Given problem —
Locate each line below that contains the string "kern", matching case exactly, and copy every such line in full.

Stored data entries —
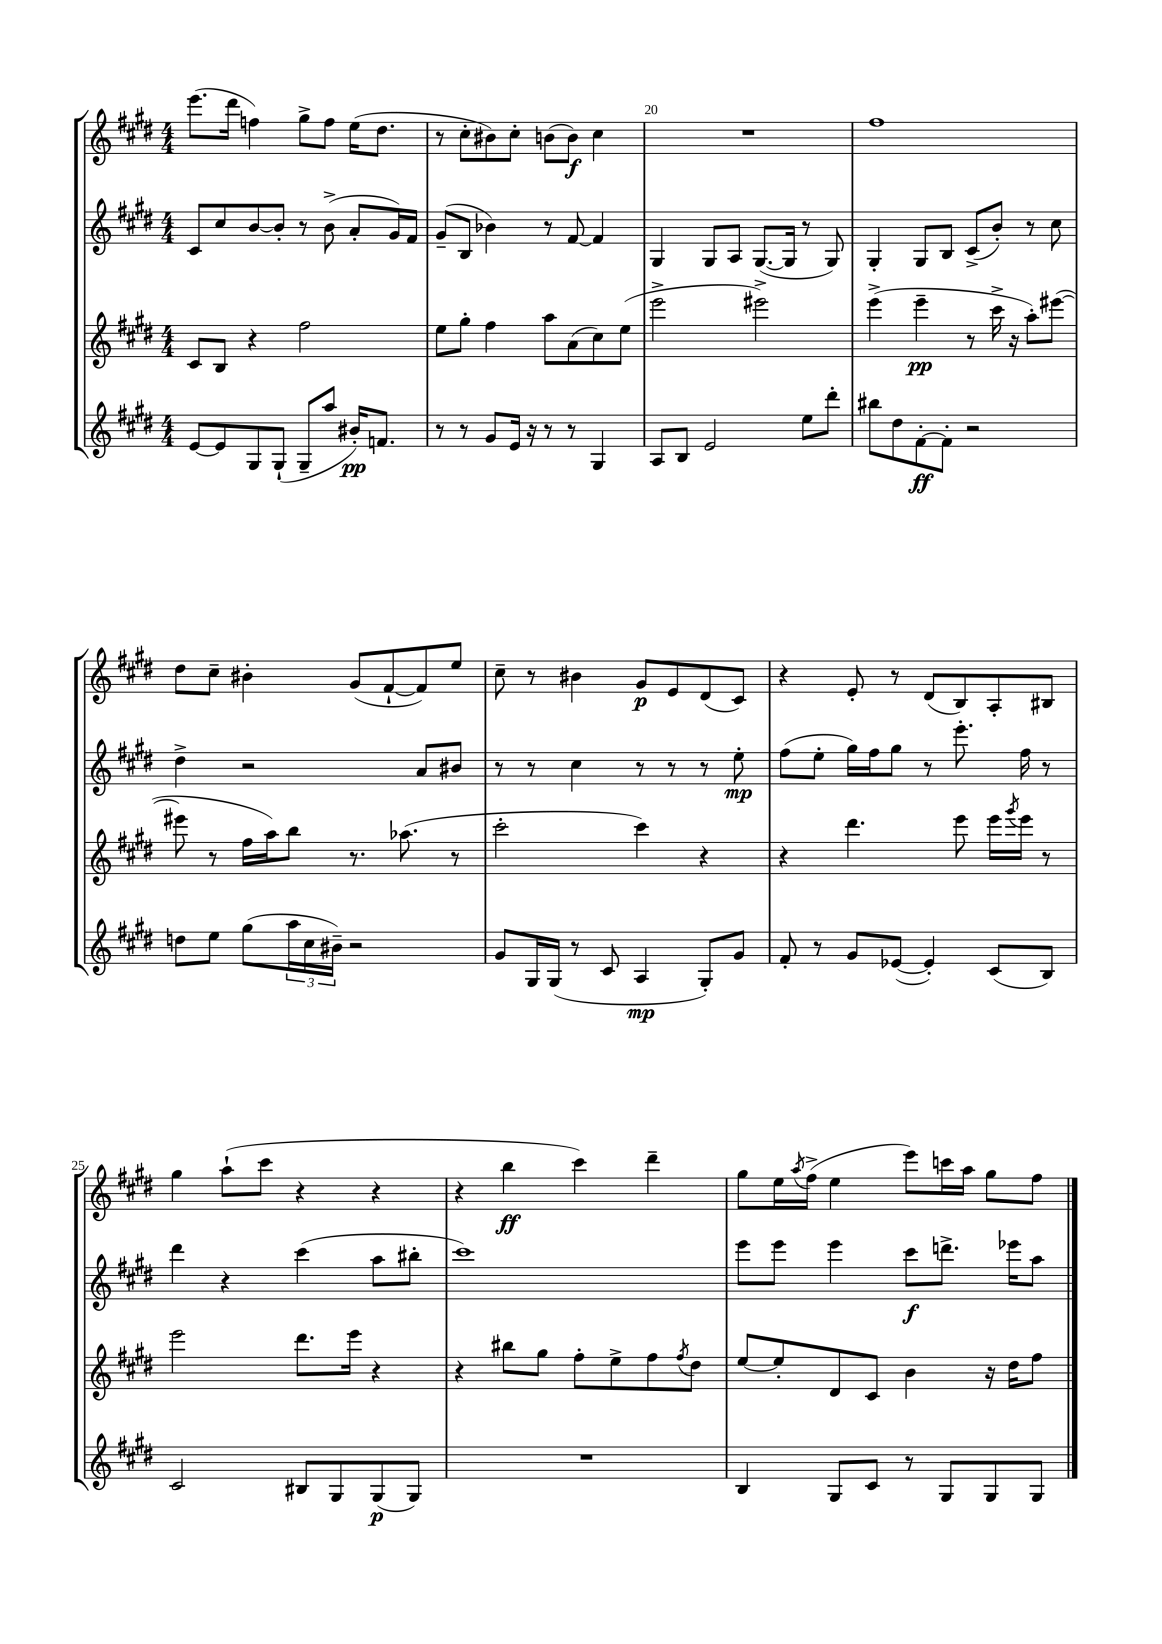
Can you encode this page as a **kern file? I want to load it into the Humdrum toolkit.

**kern	**dynam	**kern	**dynam	**kern	**dynam	**kern	**dynam
*part4	*part4	*part3	*part3	*part2	*part2	*part1	*part1
*staff4	*staff4	*staff3	*staff3	*staff2	*staff2	*staff1	*staff1
*clefG2	*	*clefG2	*	*clefG2	*	*clefG2	*
*k[f#c#g#d#]	*	*k[f#c#g#d#]	*	*k[f#c#g#d#]	*	*k[f#c#g#d#]	*
*M4/4	*	*M4/4	*	*M4/4	*	*M4/4	*
=18	=18	=18	=18	=18	=18	=18	=18
[8e/L	.	8c#/L	.	8c#/L	.	(8.eee\L	.
8e/]	.	8B/J	.	8cc#/	.	.	.
.	.	.	.	.	.	16ddd#\Jk	.
8G#/	.	4r	.	[8b/	.	4ffn\)	.
(8G#`/J	.	.	.	8b'/J]	.	.	.
8G#~/L	.	2ff#\	.	8r	.	8gg#^\L	.
8aa/J	.	.	.	(8b^\	.	8ff\J	.
16b#X'/KL)	pp	.	.	8a'/L	.	(16ee\KL	.
8.fn/J	.	.	.	.	.	8.dd#\J	.
.	.	.	.	16g#/L)	.	.	.
.	.	.	.	16f#/JJ	.	.	.
=19	=19	=19	=19	=19	=19	=19	=19
8r	.	8ee\L	.	(8g#~/L	.	8r	.
8r	.	8gg#'\J	.	8B/J	.	8cc#'\L	.
8g#/L	.	4ff#\	.	4b-X\)	.	8b#X\)	.
16e/Jk	.	.	.	.	.	8cc#'\J	.
16r	.	.	.	.	.	.	.
8r	.	8aa\L	.	8r	.	(8bn\L	.
8r	.	(8a\	.	[8f#/	.	8b\J)	f
4G#/	.	8cc#\)	.	4f#/]	.	4cc#\	.
.	.	(8ee\J	.	.	.	.	.
=20	=20	=20	=20	=20	=20	=20	=20
8A/L	.	2eee^\	.	4G#/	.	1r	.
8B/J	.	.	.	.	.	.	.
2e/	.	.	.	8G#/L	.	.	.
.	.	.	.	8A/J	.	.	.
.	.	2eee#X^\)	.	([8.G#/L	.	.	.
.	.	.	.	16G#/Jk]	.	.	.
8ee\L	.	.	.	8r	.	.	.
8ddd#'\J	.	.	.	8G#/)	.	.	.
=21	=21	=21	=21	=21	=21	=21	=21
8bb#X\L	.	(4eee^\	.	4G#'/	.	1ff#	.
8dd#\	.	.	.	.	.	.	.
[8f#'\	ff	4eee~\	pp	8G#/L	.	.	.
8f#'\J]	.	.	.	8B/J	.	.	.
2r	.	8r	.	(8c#^/L	.	.	.
.	.	16ccc#^\	.	8b'/J)	.	.	.
.	.	16r	.	.	.	.	.
.	.	8aa'\L)	.	8r	.	.	.
.	.	([8eee#X\J	.	8cc#\	.	.	.
!!LO:LB:g=z
=22	=22	=22	=22	=22	=22	=22	=22
8ddn\L	.	8eee#X\]	.	4dd#^\	.	8dd#\L	.
8ee\J	.	8r	.	.	.	8cc#~\J	.
(8gg#\L	.	16ff#\LL	.	2r	.	4b#X'\	.
.	.	16aa\J)	.	.	.	.	.
24aa\L	.	8bb\J	.	.	.	.	.
24cc#\	.	.	.	.	.	.	.
24b#X~\JJ)	.	.	.	.	.	.	.
2r	.	8.r	.	.	.	(8g#/L	.
.	.	.	.	.	.	[8f#`/	.
.	.	(8.aa-X\	.	.	.	.	.
.	.	.	.	8a/L	.	8f#/])	.
.	.	8r	.	8b#X/J	.	8ee/J	.
=23	=23	=23	=23	=23	=23	=23	=23
8g#/L	.	2ccc#'\	.	8r	.	8cc#~\	.
16G#/L	.	.	.	8r	.	8r	.
(16G#/JJ	.	.	.	.	.	.	.
8r	.	.	.	4cc#\	.	4b#X\	.
8c#/	.	.	.	.	.	.	.
4A/	mp	4ccc#\)	.	8r	.	8g#/L	p
.	.	.	.	8r	.	8e/	.
8G#'/L)	.	4r	.	8r	.	(8d#/	.
8g#/J	.	.	.	8ee'\	mp	8c#/J)	.
=24	=24	=24	=24	=24	=24	=24	=24
8f#'/	.	4r	.	(8ff#\L	.	4r	.
8r	.	.	.	8ee'\J	.	.	.
8g#/L	.	4.ddd#\	.	16gg#\LL)	.	8e'/	.
.	.	.	.	16ff#\J	.	.	.
([8e-X/J	.	.	.	8gg#\J	.	8r	.
4e-'/])	.	.	.	8r	.	(8d#/L	.
.	.	8eee\	.	8.eee'\	.	8B/)	.
(8c#/L	.	16eee\LL	.	.	.	8A'/	.
.	.	8qggg#/	.	.	.	.	.
.	.	16eee\JJ	.	16ff#\	.	.	.
8B/J)	.	8r	.	8r	.	8B#X/J	.
!!LO:LB:g=z
=25	=25	=25	=25	=25	=25	=25	=25
2c#/	.	2eee\	.	4ddd#\	.	4gg#\	.
.	.	.	.	4r	.	(8aa`\L	.
.	.	.	.	.	.	8ccc#\J	.
8B#X/L	.	8.ddd#\L	.	(4ccc#\	.	4r	.
8G#/	.	.	.	.	.	.	.
.	.	16eee\Jk	.	.	.	.	.
(8G#/	p	4r	.	8aa\L	.	4r	.
8G#/J)	.	.	.	8bb#X'\J	.	.	.
=26	=26	=26	=26	=26	=26	=26	=26
1r	.	4r	.	1ccc#)	.	4r	.
.	.	8bb#X\L	.	.	.	4bb\	ff
.	.	8gg#\J	.	.	.	.	.
.	.	8ff#'\L	.	.	.	4ccc#\)	.
.	.	8ee^\	.	.	.	.	.
.	.	8ff#\	.	.	.	4ddd#~\	.
.	.	8qff#/	.	.	.	.	.
.	.	8dd#\J	.	.	.	.	.
=27	=27	=27	=27	=27	=27	=27	=27
4B/	.	[8ee/L	.	8eee\L	.	8gg#\L	.
.	.	8ee'/]	.	8eee\J	.	16ee\L	.
.	.	.	.	.	.	8qaa/	.
.	.	.	.	.	.	(16ff#^\JJ	.
8G#/L	.	8d#/	.	4eee\	.	4ee\	.
8c#/J	.	8c#/J	.	.	.	.	.
8r	.	4b\	.	8ccc#\L	f	8eee\L)	.
8G#/L	.	.	.	8.dddn^\J	.	16cccn\L	.
.	.	.	.	.	.	16aa\JJ	.
8G#/	.	16r	.	.	.	8gg#\L	.
.	.	16dd#\KL	.	16eee-X\KL	.	.	.
8G#/J	.	8ff#\J	.	8aa\J	.	8ff#\J	.
==	==	==	==	==	==	==	==
*-	*-	*-	*-	*-	*-	*-	*-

Final result —
Can you encode this page as a **kern file? I want to load it into the Humdrum toolkit.
**kern	**dynam	**kern	**dynam	**kern	**dynam	**kern	**dynam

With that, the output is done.